◆ **WHAT YOU WILL DO**: Scan the lines below; pull out those with "parking".

[Object class coordinate lists]
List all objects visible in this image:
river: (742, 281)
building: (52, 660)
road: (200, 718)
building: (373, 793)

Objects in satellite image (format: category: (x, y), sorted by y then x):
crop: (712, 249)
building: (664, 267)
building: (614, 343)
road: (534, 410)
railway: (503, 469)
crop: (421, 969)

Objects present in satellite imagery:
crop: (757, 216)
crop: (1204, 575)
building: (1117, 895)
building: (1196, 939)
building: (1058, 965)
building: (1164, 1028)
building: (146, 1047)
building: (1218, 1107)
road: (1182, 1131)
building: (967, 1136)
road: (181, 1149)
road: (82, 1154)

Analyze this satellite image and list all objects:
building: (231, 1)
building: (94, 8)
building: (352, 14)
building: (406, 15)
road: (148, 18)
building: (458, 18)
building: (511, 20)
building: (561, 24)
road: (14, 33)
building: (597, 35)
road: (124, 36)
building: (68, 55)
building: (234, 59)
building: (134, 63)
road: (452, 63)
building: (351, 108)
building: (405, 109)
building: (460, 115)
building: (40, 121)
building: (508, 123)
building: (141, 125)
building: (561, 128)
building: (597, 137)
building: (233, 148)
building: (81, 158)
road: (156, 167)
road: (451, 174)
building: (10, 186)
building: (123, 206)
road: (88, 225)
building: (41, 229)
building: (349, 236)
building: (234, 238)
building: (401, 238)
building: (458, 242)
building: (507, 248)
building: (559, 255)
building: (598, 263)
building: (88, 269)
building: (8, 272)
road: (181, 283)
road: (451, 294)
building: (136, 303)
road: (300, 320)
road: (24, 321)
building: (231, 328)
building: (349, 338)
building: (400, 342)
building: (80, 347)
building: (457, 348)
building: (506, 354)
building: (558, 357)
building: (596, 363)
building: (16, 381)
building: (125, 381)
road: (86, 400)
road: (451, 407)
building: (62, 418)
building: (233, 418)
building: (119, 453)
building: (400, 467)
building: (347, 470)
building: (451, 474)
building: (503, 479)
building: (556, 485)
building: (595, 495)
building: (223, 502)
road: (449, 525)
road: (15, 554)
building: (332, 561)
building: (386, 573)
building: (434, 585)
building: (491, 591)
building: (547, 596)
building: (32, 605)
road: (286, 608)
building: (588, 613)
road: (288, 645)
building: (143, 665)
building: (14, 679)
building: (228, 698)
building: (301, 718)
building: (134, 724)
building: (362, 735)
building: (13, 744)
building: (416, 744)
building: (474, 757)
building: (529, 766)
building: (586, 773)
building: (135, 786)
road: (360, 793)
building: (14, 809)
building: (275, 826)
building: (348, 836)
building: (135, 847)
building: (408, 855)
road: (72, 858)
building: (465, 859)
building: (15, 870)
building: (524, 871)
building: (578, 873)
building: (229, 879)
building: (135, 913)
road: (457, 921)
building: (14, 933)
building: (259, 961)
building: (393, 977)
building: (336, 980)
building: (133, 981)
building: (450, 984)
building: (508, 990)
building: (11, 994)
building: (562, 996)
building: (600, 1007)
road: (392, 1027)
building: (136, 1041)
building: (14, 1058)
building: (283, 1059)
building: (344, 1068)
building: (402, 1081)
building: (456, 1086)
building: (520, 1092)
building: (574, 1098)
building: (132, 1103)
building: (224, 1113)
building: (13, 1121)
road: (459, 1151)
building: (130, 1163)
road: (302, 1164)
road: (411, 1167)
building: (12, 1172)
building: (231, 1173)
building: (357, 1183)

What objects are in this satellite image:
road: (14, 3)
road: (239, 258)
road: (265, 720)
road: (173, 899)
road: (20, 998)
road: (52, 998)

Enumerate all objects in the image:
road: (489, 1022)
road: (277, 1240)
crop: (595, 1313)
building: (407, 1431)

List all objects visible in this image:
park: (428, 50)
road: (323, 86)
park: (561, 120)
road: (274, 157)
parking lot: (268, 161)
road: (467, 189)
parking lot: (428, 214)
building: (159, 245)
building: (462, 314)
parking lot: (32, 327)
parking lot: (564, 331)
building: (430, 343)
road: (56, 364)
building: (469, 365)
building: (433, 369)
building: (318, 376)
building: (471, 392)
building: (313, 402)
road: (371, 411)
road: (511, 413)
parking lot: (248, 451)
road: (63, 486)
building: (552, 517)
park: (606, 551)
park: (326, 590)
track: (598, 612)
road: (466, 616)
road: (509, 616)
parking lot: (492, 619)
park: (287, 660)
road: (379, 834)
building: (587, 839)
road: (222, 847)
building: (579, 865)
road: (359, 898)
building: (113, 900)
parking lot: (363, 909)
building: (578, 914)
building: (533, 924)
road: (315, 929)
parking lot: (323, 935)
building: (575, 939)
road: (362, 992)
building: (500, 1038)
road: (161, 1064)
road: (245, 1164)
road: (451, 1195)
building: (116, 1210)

◆ **RESPONSE BOX**:
parking lot: (268, 161)
parking lot: (428, 214)
parking lot: (32, 327)
parking lot: (564, 331)
parking lot: (248, 451)
parking lot: (492, 619)
parking lot: (363, 909)
parking lot: (323, 935)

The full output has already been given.